▸ **BRIEF**: Using the listing below, print exactly everything from the line with "yellow brick A3:B3 level 1 -> none" down to the line with "yellow brick E2:G2", both included, and nothing more.

▸ **MATERIALS PROVIDED**:

▬▬▬▬▬▬

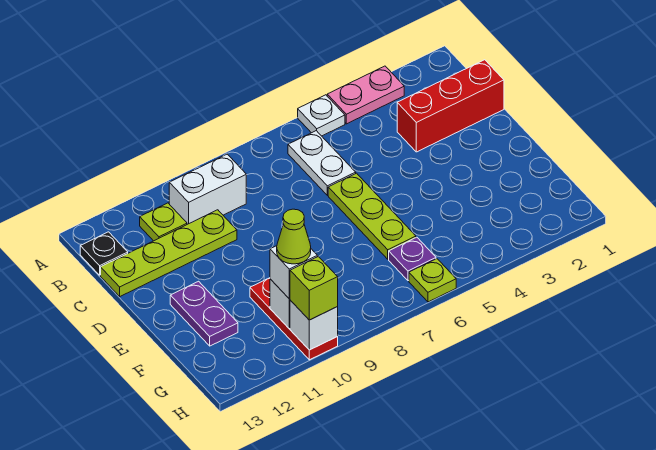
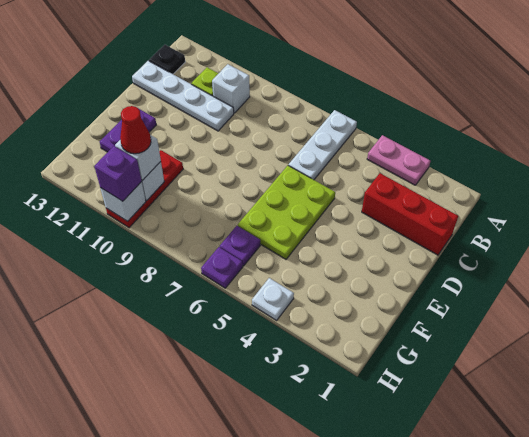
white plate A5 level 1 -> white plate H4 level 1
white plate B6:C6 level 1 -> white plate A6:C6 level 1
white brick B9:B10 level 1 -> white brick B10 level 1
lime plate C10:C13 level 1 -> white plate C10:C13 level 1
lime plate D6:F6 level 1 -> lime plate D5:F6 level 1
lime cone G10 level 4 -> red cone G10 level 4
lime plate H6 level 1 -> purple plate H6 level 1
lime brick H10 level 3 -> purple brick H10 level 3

▬▬▬▬▬▬

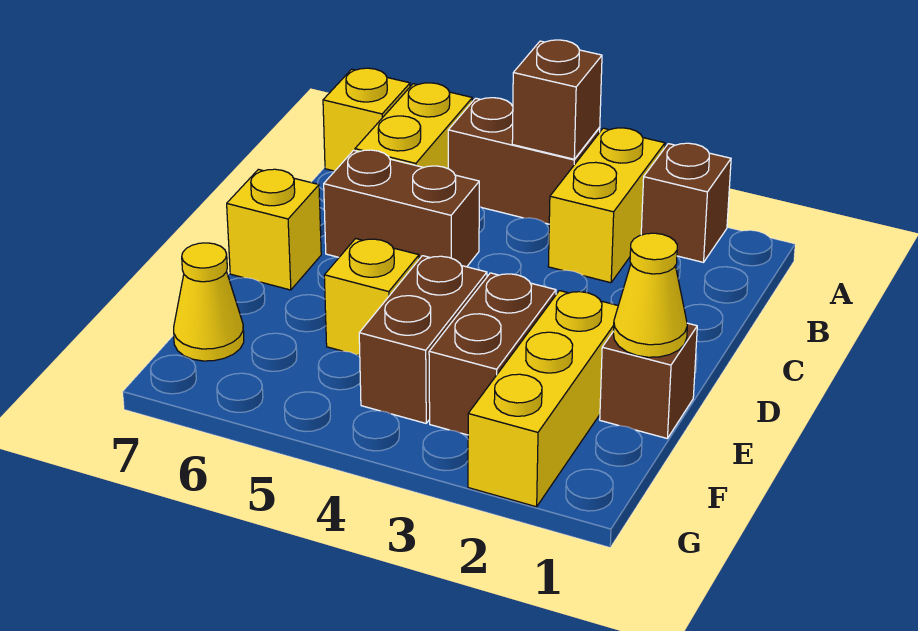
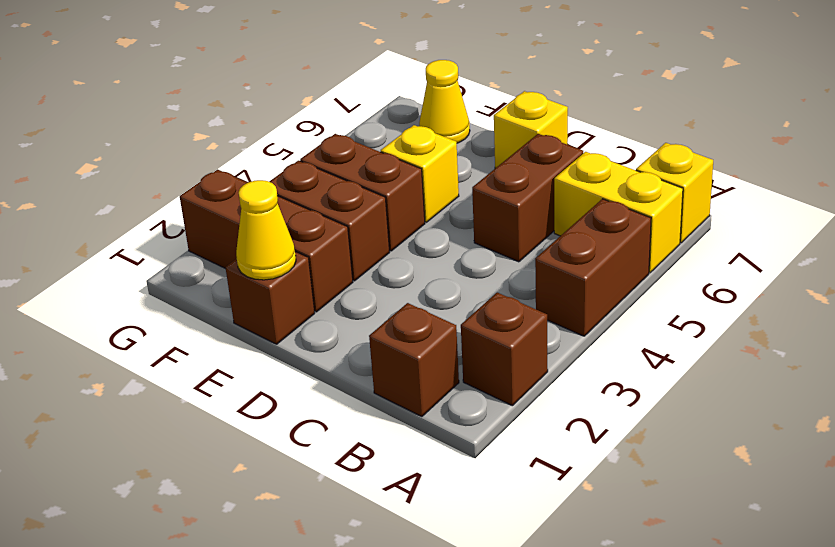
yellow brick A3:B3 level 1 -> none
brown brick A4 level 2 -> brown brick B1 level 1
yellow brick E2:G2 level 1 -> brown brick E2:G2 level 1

▬▬▬▬▬▬

▸ **EXERCISE ANSWER**:
yellow brick A3:B3 level 1 -> none
brown brick A4 level 2 -> brown brick B1 level 1
yellow brick E2:G2 level 1 -> brown brick E2:G2 level 1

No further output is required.